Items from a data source

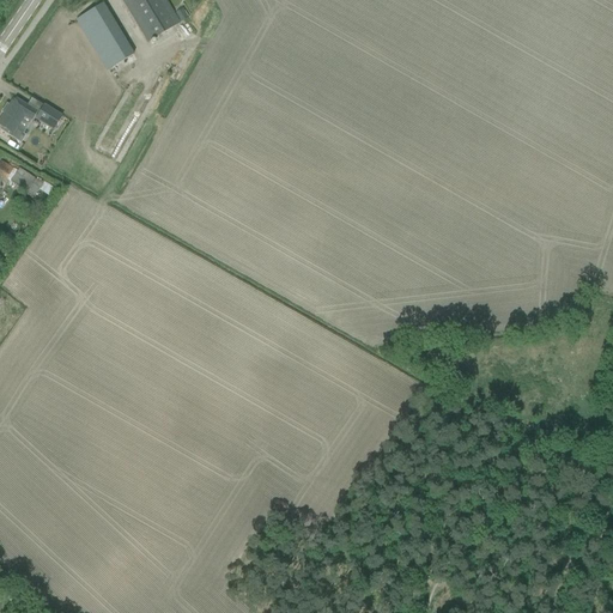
[(121,0),(147,42),(180,23),(165,0),(121,0)]
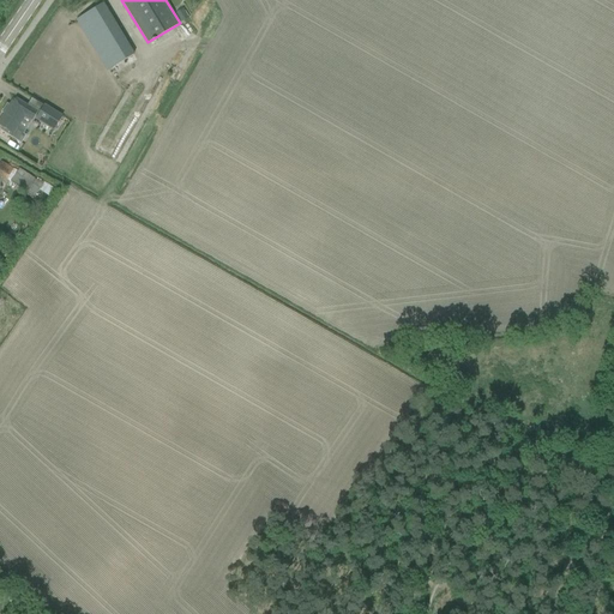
[(175,13),(181,23),(188,18),(182,10),(175,13)]
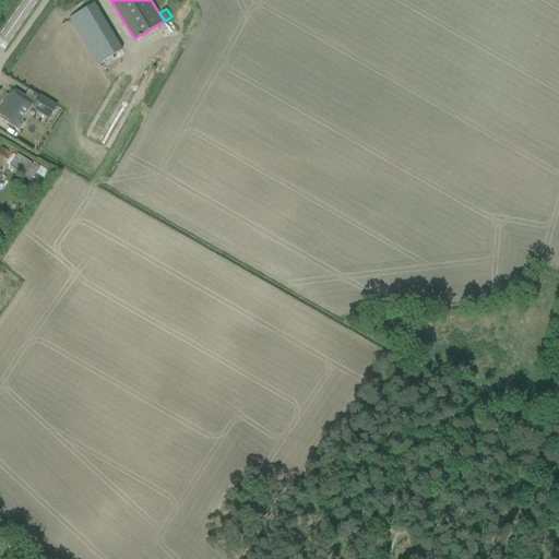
[(104,21),(80,36),(97,66),(121,50),(104,21)]
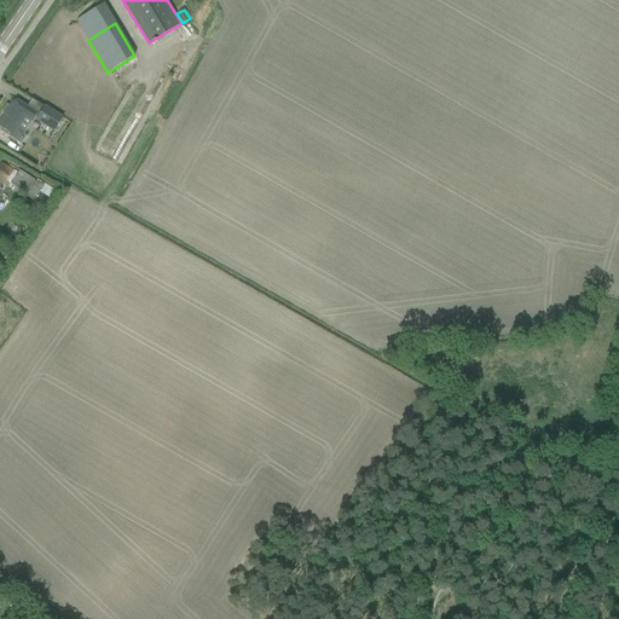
[(6,105),(1,114),(4,115),(0,121),(0,127),(1,128),(0,129),(0,132),(21,145),(25,137),(16,131),(24,117),(32,122),(36,114),(16,100),(11,108),(9,106),(6,105)]
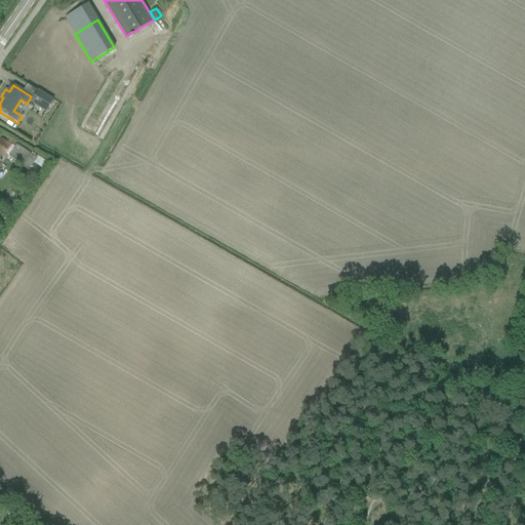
[(30,103),(45,112),(52,101),(37,91),(30,103)]
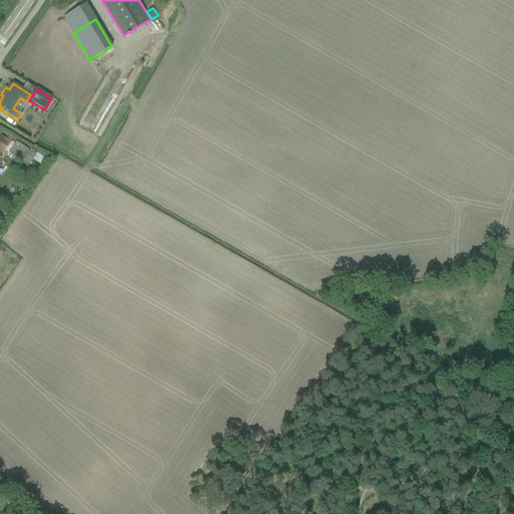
[(0,137),(0,149),(4,152),(11,142),(1,136),(0,137)]
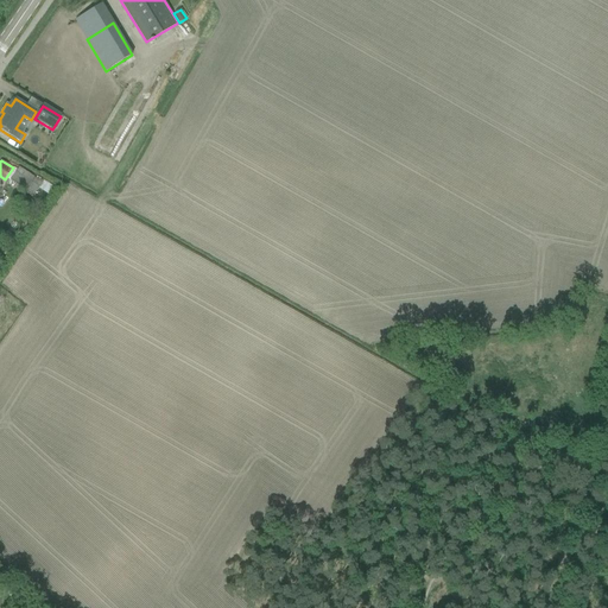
[(10,181),(33,196),(42,183),(19,168),(10,181)]
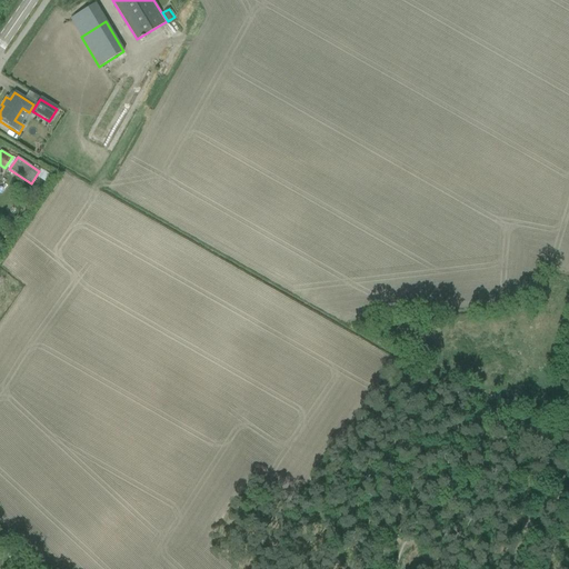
All buildings are outlined.
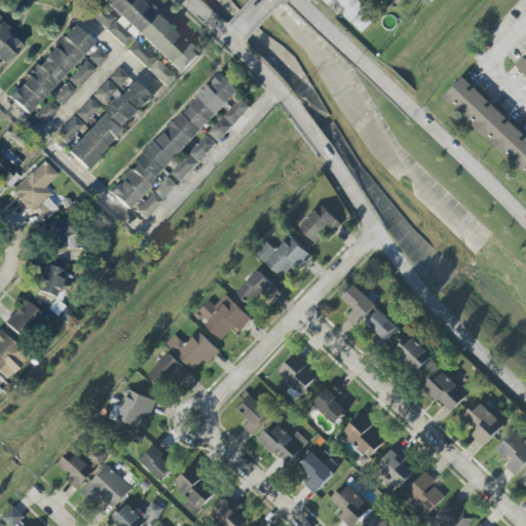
[(100,0),(182,74),(199,55),(139,0),(100,0)]
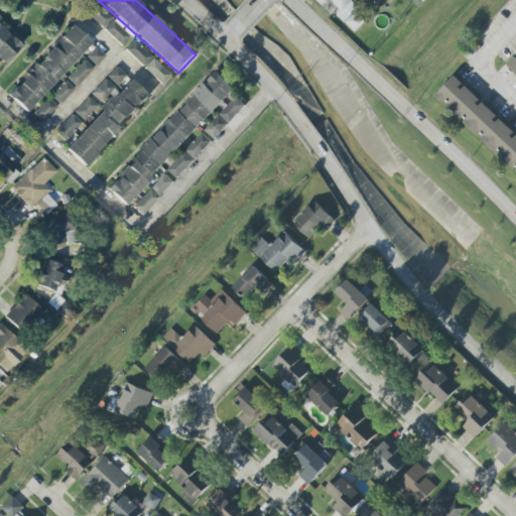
[(329,0),(342,11),(338,16),(354,30),(361,22),(353,15),(359,9),(351,2),(352,0),(329,0)]
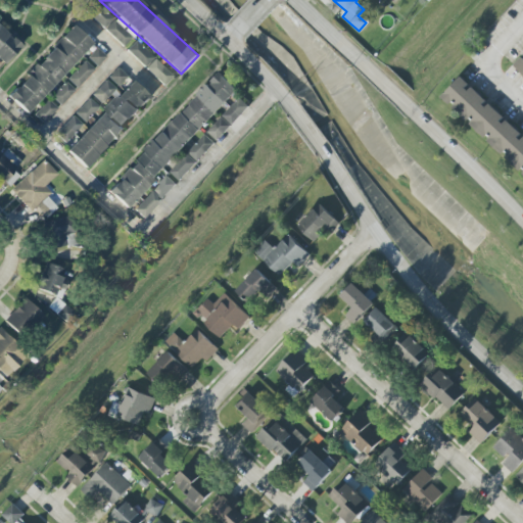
[(103,29),(112,20),(100,8),(92,16),(103,29)]
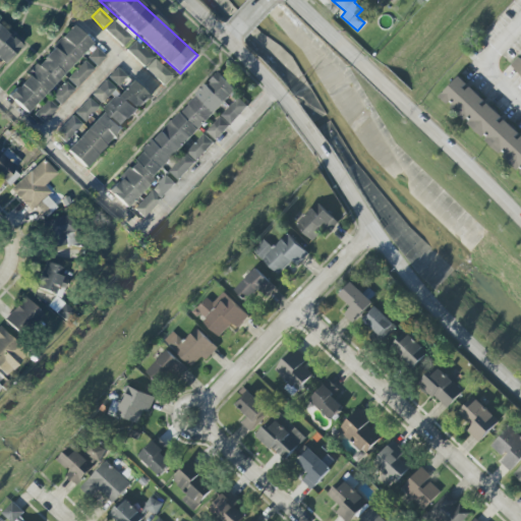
[(122,47),(133,37),(116,18),(105,30),(122,47)]
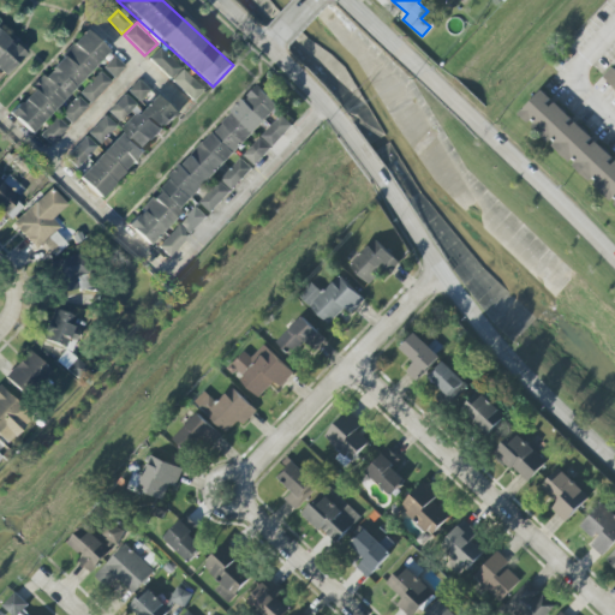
[(27,54),(0,29),(0,72),(5,77),(27,54)]
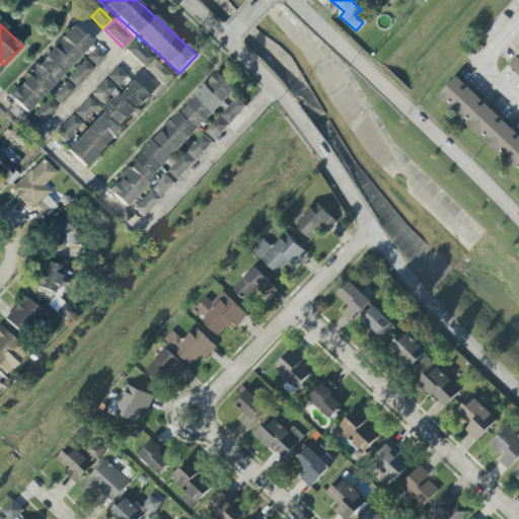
[(25,114),(92,43),(73,25),(7,96),(25,114)]
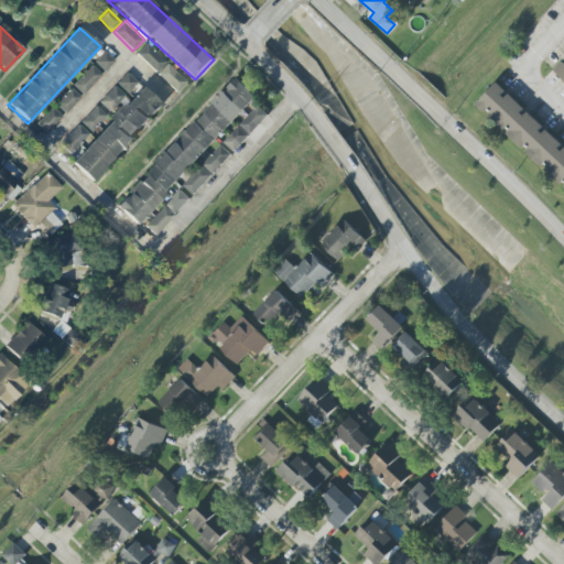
[(177,93),(187,83),(147,44),(137,55),(177,93)]
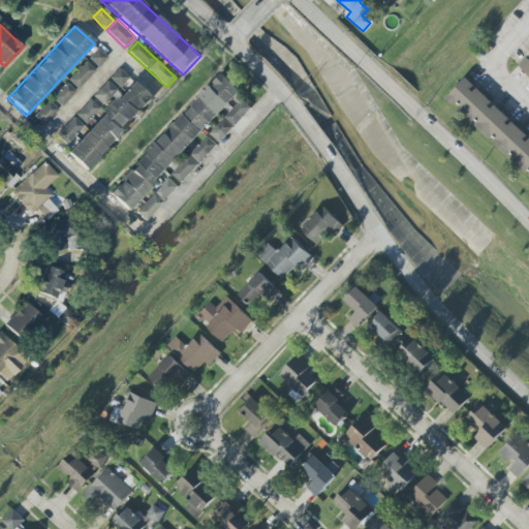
[(89,59),(97,67),(107,58),(98,49),(89,59)]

* [Prompt] In the data above, take the line with "[(30,103),(45,112),(52,101),(37,91),(30,103)]", the line with "[(177,93),(187,83),(147,44),(137,55),(177,93)]", and every line between, and set them down exactly without pictures.

* [Answer for this exercise]
[(30,103),(45,112),(52,101),(37,91),(30,103)]
[(0,137),(0,149),(4,152),(11,142),(1,136),(0,137)]
[(10,181),(33,196),(42,183),(19,168),(10,181)]
All buildings are outlined.
[(100,0),(182,74),(199,55),(139,0),(100,0)]
[(329,0),(342,11),(338,16),(354,30),(361,22),(353,15),(359,9),(351,2),(352,0),(329,0)]
[(103,29),(112,20),(100,8),(92,16),(103,29)]
[(122,47),(133,37),(116,18),(105,30),(122,47)]
[(27,54),(0,29),(0,72),(5,77),(27,54)]
[(25,114),(92,43),(73,25),(7,96),(25,114)]
[(177,93),(187,83),(147,44),(137,55),(177,93)]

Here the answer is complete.